• [WORK ORDER] Your task is to find every line of the data that holds the string "move" and copy it.
= = =
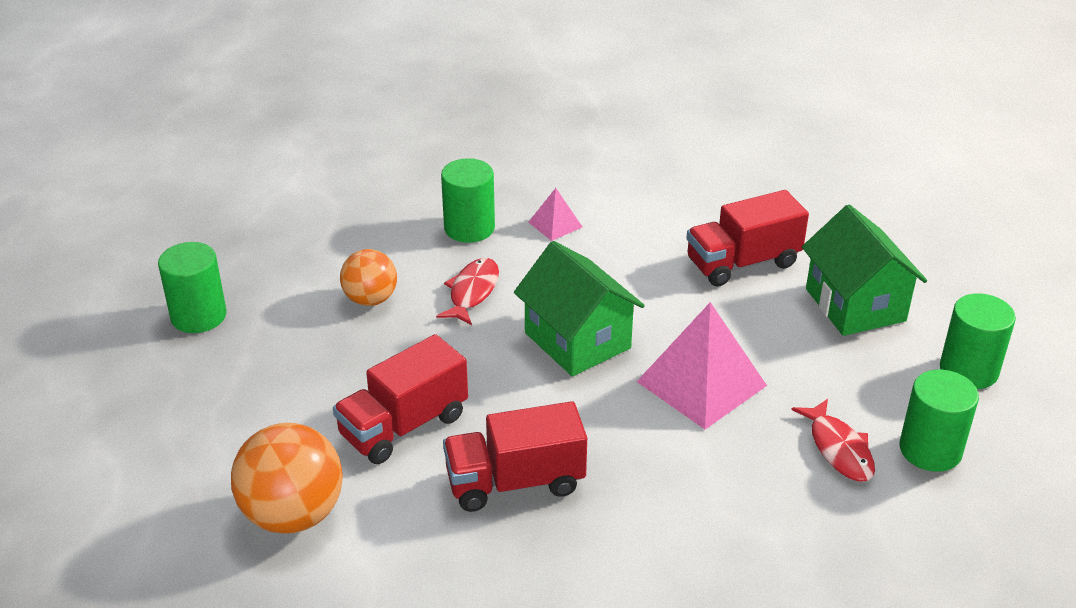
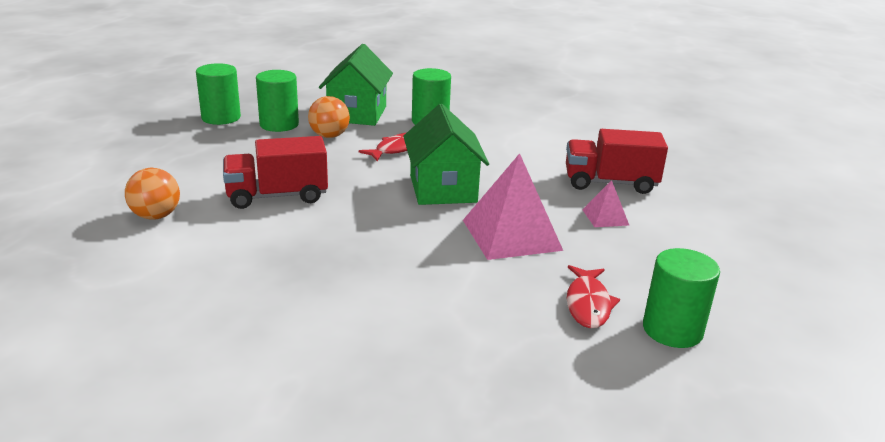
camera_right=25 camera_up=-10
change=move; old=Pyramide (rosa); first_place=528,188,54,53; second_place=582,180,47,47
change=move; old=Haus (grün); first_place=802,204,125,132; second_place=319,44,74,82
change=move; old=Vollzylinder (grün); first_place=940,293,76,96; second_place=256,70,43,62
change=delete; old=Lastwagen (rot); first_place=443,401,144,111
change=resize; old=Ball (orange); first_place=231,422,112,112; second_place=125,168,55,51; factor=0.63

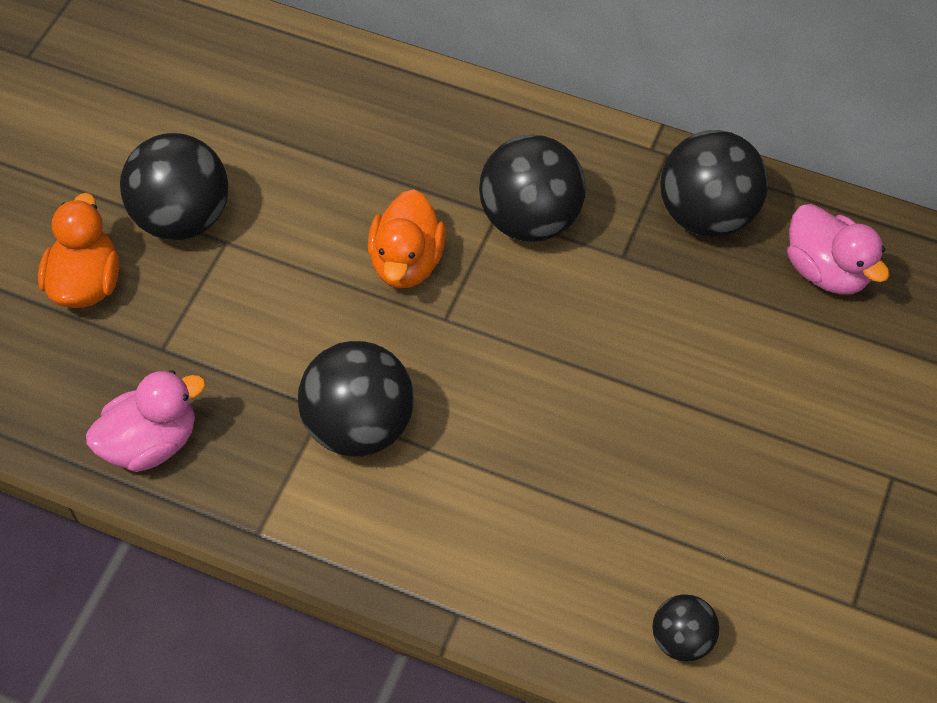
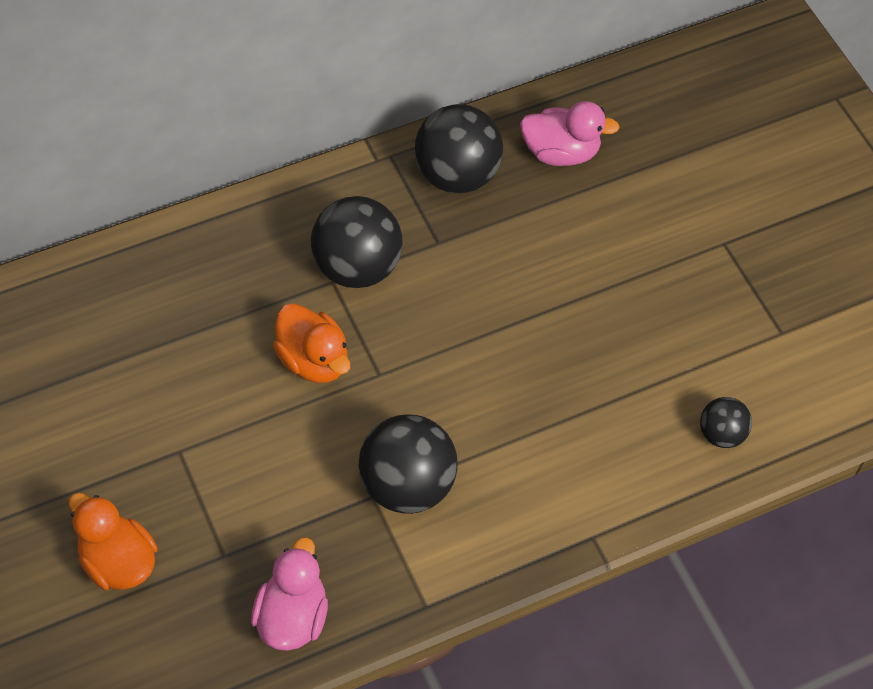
camera_right=-50 camera_up=0
change=delete; old=Ball (schwarz); first_place=120,133,108,107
= = =
• [RESPONSE TO THE TASK]
change=move; old=Pyramide (rosa); first_place=528,188,54,53; second_place=582,180,47,47
change=move; old=Haus (grün); first_place=802,204,125,132; second_place=319,44,74,82
change=move; old=Vollzylinder (grün); first_place=940,293,76,96; second_place=256,70,43,62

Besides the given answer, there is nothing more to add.